▸ **REQUIRED WORK**
Comb through the entries for "none" and pull out each line that holds it.

▸ **INPUT**

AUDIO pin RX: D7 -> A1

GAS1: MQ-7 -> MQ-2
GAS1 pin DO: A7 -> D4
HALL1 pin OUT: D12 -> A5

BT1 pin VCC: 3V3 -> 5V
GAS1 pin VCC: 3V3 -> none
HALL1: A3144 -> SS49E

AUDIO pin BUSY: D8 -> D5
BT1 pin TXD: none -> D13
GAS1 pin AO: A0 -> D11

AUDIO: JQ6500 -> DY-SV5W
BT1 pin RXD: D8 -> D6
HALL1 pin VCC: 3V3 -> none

▸ **SOLUTION**
GAS1 pin VCC: 3V3 -> none
BT1 pin TXD: none -> D13
HALL1 pin VCC: 3V3 -> none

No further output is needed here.